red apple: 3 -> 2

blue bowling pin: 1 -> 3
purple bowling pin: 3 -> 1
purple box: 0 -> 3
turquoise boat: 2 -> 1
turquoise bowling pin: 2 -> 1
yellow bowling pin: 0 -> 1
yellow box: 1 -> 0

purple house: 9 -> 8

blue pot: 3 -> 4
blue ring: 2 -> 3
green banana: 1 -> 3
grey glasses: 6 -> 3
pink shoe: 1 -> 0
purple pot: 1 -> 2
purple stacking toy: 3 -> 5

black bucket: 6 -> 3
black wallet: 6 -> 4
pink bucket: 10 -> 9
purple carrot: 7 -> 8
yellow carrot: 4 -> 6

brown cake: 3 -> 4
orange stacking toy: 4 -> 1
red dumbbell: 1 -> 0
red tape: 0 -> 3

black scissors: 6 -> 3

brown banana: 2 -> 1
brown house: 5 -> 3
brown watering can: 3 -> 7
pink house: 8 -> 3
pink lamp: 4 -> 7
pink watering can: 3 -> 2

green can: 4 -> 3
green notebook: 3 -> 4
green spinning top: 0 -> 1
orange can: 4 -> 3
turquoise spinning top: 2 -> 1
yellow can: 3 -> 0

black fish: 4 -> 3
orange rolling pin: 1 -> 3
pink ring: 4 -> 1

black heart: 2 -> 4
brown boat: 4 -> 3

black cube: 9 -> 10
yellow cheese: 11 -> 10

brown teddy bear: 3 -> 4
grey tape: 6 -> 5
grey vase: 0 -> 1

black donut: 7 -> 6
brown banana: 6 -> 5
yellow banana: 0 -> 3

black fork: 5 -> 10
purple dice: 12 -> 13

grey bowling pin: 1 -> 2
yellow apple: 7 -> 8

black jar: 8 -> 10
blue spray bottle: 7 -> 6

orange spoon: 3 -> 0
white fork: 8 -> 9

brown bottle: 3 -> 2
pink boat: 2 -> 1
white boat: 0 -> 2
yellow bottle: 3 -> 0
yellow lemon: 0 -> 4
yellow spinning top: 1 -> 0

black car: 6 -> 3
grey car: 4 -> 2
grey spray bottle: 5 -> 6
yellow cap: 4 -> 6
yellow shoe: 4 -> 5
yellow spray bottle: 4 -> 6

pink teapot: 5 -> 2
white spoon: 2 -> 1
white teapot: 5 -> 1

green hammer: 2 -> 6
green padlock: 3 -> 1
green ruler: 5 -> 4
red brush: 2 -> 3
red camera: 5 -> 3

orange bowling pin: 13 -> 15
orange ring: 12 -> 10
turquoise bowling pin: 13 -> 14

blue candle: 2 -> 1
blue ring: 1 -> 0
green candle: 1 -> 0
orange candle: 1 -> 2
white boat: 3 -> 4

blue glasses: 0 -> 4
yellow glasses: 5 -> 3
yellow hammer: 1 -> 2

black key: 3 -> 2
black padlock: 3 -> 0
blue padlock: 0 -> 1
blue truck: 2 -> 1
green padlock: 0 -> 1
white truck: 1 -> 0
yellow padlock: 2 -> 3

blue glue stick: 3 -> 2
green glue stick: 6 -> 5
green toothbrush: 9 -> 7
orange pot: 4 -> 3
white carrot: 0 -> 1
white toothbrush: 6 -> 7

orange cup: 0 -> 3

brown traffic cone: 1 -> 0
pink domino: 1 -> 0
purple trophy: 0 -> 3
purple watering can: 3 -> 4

^^^^^^^^^^^^^^^^

WORK INSTRUCTIONS
Find the line containing "yellow glasses: 5 -> 3", then output it and every line after it to the end of the data, exactly.

OUTPUT FOR THIS EXERCISE
yellow glasses: 5 -> 3
yellow hammer: 1 -> 2

black key: 3 -> 2
black padlock: 3 -> 0
blue padlock: 0 -> 1
blue truck: 2 -> 1
green padlock: 0 -> 1
white truck: 1 -> 0
yellow padlock: 2 -> 3

blue glue stick: 3 -> 2
green glue stick: 6 -> 5
green toothbrush: 9 -> 7
orange pot: 4 -> 3
white carrot: 0 -> 1
white toothbrush: 6 -> 7

orange cup: 0 -> 3

brown traffic cone: 1 -> 0
pink domino: 1 -> 0
purple trophy: 0 -> 3
purple watering can: 3 -> 4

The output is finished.